**ASSIGNMENT**
Write out every record below exactly, leaving the pictures out.

**PROVIDED DATA**
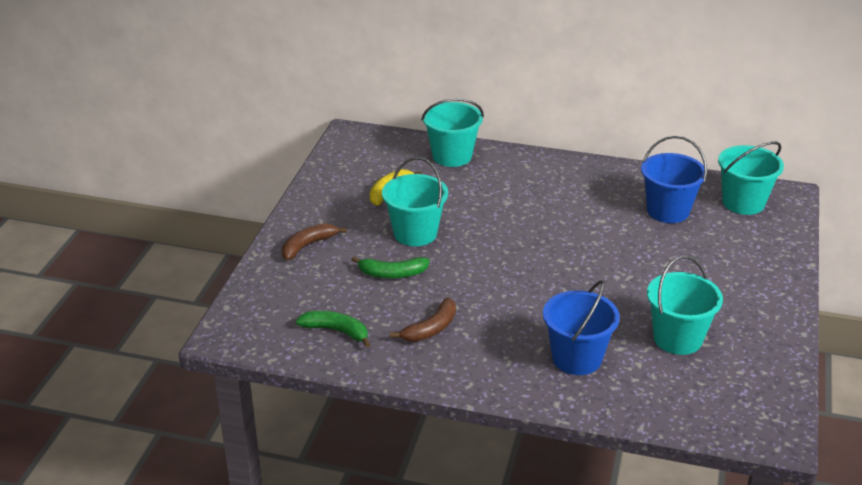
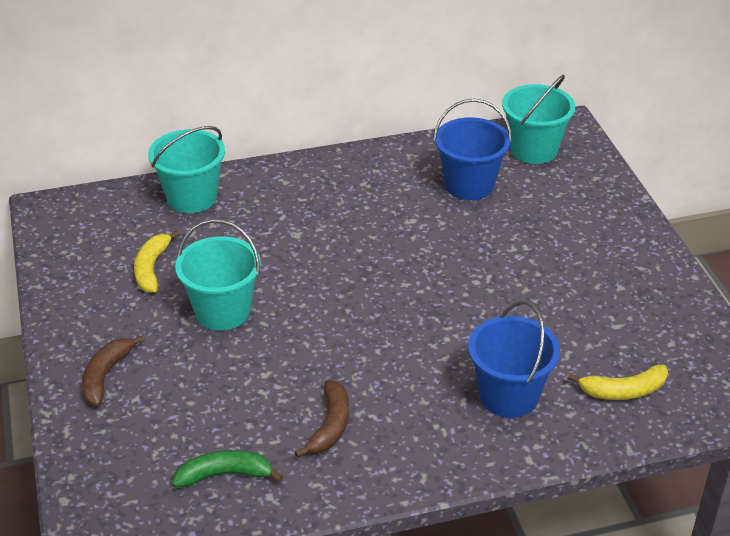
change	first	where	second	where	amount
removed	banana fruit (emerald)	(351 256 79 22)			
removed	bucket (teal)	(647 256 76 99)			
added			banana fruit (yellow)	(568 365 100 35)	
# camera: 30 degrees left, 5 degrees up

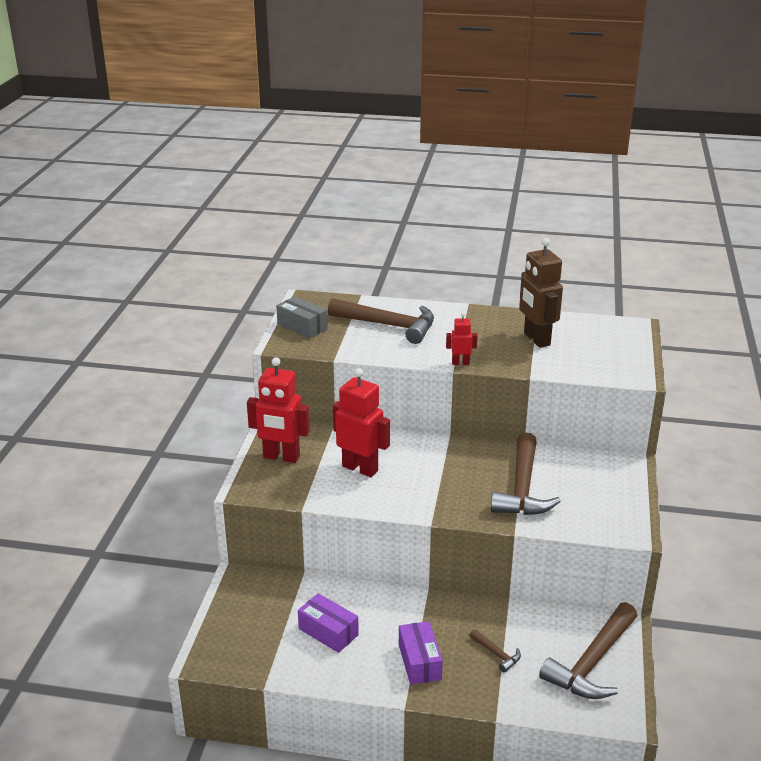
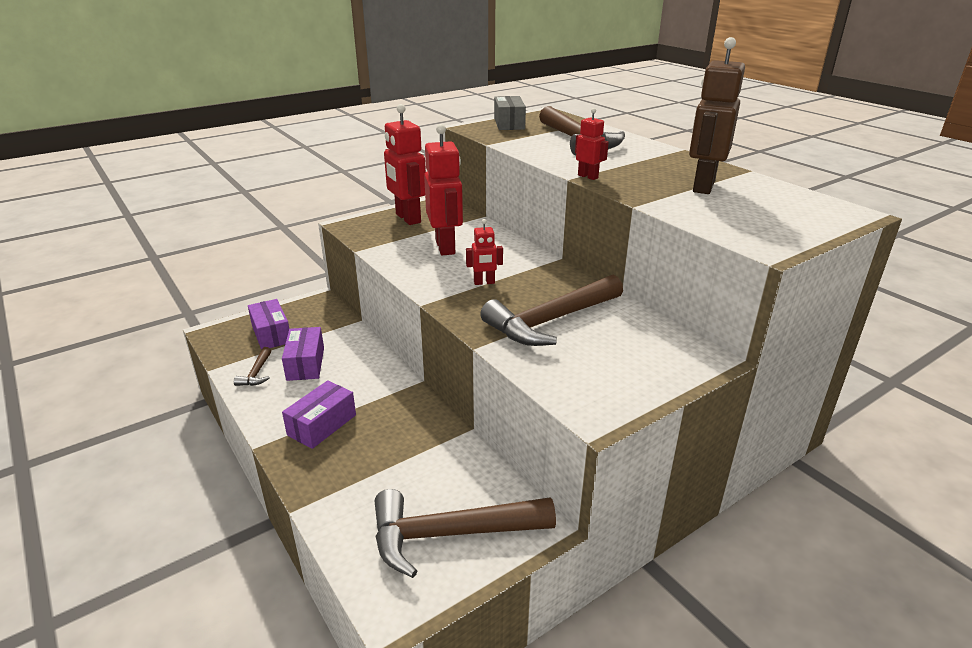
change	first	where	second	where	amount
moved	carpenter's hammer (dark brown)	(469 629 52 44)		(234 347 37 39)	
added			parcel (purple)	(248 299 41 51)	
added			robot figure (scarlet)	(466 219 37 66)	
# camera: 45 degrees right, 0 degrees up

**OUTPUT FOR THIS EXERCISE**
change	first	where	second	where	amount
removed	banana fruit (emerald)	(351 256 79 22)			
removed	bucket (teal)	(647 256 76 99)			
added			banana fruit (yellow)	(568 365 100 35)	
# camera: 30 degrees left, 5 degrees up

change	first	where	second	where	amount
moved	carpenter's hammer (dark brown)	(469 629 52 44)		(234 347 37 39)	
added			parcel (purple)	(248 299 41 51)	
added			robot figure (scarlet)	(466 219 37 66)	
# camera: 45 degrees right, 0 degrees up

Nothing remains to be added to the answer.